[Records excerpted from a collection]
**********
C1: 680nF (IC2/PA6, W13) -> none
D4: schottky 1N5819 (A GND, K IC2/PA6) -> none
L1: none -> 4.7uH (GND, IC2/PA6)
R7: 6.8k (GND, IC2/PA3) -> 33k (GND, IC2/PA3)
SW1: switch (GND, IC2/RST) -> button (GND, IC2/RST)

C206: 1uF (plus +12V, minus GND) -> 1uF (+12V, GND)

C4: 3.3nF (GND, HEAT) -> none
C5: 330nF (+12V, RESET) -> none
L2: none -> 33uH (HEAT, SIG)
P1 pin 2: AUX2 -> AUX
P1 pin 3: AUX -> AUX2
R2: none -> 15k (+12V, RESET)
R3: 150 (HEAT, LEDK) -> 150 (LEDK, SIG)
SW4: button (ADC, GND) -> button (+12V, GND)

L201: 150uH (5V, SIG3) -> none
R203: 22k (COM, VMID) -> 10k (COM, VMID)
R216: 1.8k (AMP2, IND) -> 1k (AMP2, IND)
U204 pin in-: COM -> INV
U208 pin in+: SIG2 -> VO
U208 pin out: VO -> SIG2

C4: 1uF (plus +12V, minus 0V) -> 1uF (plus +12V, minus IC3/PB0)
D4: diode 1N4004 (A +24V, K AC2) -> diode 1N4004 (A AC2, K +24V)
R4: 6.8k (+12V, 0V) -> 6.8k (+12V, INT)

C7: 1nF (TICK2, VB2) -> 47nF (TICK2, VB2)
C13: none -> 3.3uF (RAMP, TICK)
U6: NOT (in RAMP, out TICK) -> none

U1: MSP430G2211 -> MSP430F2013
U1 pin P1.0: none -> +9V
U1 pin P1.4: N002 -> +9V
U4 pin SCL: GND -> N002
**********
Transcribe exactly, and only, the lines from the one with "C13: none -> 3.3uF (RAMP, TICK)" through the last line of the data.

# The completed task
C13: none -> 3.3uF (RAMP, TICK)
U6: NOT (in RAMP, out TICK) -> none

U1: MSP430G2211 -> MSP430F2013
U1 pin P1.0: none -> +9V
U1 pin P1.4: N002 -> +9V
U4 pin SCL: GND -> N002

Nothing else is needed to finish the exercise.